[Stored entries]

------

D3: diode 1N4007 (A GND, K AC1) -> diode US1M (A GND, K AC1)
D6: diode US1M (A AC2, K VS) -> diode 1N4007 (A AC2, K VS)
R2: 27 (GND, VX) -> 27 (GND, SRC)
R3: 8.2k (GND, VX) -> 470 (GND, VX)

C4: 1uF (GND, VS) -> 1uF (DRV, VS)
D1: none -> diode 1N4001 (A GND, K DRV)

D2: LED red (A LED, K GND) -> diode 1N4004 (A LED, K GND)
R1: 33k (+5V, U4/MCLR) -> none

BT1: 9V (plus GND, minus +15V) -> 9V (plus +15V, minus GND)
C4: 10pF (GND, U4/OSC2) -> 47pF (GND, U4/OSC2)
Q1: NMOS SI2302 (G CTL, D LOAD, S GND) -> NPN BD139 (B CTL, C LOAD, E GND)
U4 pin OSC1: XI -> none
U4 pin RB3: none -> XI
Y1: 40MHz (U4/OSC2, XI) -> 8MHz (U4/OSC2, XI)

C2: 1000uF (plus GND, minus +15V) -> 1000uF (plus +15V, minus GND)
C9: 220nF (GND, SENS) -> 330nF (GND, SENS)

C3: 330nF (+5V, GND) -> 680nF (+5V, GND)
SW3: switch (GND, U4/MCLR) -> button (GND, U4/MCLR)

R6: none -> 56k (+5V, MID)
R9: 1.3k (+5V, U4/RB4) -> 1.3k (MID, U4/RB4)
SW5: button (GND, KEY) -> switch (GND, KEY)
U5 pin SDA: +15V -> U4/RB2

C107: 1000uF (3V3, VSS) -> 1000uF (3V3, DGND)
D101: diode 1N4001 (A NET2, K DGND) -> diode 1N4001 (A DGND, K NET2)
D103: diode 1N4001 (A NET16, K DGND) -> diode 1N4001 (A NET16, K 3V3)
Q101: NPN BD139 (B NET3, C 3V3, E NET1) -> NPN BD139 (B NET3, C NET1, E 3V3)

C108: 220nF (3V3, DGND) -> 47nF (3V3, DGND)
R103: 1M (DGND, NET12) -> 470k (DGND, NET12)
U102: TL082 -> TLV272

------

TASK DESCRIPTION: Reproduce the entries above exactly, starting at their first line and finishing with the line that contains "R1: 33k (+5V, U4/MCLR) -> none".

ANSWER SPACE:
D3: diode 1N4007 (A GND, K AC1) -> diode US1M (A GND, K AC1)
D6: diode US1M (A AC2, K VS) -> diode 1N4007 (A AC2, K VS)
R2: 27 (GND, VX) -> 27 (GND, SRC)
R3: 8.2k (GND, VX) -> 470 (GND, VX)

C4: 1uF (GND, VS) -> 1uF (DRV, VS)
D1: none -> diode 1N4001 (A GND, K DRV)

D2: LED red (A LED, K GND) -> diode 1N4004 (A LED, K GND)
R1: 33k (+5V, U4/MCLR) -> none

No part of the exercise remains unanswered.